Of the entries below, return only those lines from the line with "R15: 220 (0V, OSC2) -> 270 (0V, OSC2)" to the line with "V1: none -> AC 230V (AC1, AC2)", exactly, both included.

(Before-and-after change data)
=======

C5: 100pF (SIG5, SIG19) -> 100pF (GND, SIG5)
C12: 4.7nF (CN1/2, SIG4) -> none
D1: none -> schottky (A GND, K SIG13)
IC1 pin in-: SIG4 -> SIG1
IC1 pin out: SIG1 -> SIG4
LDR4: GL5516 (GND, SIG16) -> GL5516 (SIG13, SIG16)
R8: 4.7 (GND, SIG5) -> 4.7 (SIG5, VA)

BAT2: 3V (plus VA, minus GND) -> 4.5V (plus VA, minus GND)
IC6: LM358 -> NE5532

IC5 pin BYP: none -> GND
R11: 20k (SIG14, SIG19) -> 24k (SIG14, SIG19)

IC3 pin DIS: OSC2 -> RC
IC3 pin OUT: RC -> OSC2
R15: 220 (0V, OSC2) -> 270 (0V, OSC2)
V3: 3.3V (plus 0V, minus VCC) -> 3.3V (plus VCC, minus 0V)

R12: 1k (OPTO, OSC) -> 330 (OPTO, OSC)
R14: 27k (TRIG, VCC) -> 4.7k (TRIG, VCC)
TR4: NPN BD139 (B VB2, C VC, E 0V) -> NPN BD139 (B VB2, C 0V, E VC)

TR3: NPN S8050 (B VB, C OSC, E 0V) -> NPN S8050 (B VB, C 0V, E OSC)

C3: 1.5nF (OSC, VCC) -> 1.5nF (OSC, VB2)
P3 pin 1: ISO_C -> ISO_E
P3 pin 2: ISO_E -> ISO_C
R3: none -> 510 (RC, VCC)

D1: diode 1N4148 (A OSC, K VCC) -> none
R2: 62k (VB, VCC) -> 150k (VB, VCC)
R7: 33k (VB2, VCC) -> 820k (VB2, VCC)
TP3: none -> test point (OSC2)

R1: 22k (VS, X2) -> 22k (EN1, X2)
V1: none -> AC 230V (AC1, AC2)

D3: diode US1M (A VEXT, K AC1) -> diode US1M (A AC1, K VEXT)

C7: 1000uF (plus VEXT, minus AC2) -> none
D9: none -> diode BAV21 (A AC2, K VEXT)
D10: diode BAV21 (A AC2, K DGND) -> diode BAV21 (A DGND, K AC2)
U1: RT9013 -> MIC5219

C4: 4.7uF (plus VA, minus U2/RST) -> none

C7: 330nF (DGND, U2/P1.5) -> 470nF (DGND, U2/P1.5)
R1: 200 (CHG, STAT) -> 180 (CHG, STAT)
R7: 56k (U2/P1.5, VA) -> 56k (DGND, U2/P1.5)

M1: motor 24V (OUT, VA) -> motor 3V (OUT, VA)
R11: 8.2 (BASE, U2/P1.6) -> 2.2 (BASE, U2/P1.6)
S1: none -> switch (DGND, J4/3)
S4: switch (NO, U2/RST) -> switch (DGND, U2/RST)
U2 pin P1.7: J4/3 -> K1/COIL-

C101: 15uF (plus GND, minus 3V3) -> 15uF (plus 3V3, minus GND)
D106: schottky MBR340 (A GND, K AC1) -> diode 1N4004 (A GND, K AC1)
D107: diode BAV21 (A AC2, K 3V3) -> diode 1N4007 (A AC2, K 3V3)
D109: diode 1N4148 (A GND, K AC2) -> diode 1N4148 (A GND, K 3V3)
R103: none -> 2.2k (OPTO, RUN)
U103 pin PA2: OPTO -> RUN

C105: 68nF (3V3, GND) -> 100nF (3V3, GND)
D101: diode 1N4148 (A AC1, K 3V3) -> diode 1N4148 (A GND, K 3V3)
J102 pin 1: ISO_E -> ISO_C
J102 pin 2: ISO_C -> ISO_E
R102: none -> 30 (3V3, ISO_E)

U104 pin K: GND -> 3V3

=======

__Answer box__.
R15: 220 (0V, OSC2) -> 270 (0V, OSC2)
V3: 3.3V (plus 0V, minus VCC) -> 3.3V (plus VCC, minus 0V)

R12: 1k (OPTO, OSC) -> 330 (OPTO, OSC)
R14: 27k (TRIG, VCC) -> 4.7k (TRIG, VCC)
TR4: NPN BD139 (B VB2, C VC, E 0V) -> NPN BD139 (B VB2, C 0V, E VC)

TR3: NPN S8050 (B VB, C OSC, E 0V) -> NPN S8050 (B VB, C 0V, E OSC)

C3: 1.5nF (OSC, VCC) -> 1.5nF (OSC, VB2)
P3 pin 1: ISO_C -> ISO_E
P3 pin 2: ISO_E -> ISO_C
R3: none -> 510 (RC, VCC)

D1: diode 1N4148 (A OSC, K VCC) -> none
R2: 62k (VB, VCC) -> 150k (VB, VCC)
R7: 33k (VB2, VCC) -> 820k (VB2, VCC)
TP3: none -> test point (OSC2)

R1: 22k (VS, X2) -> 22k (EN1, X2)
V1: none -> AC 230V (AC1, AC2)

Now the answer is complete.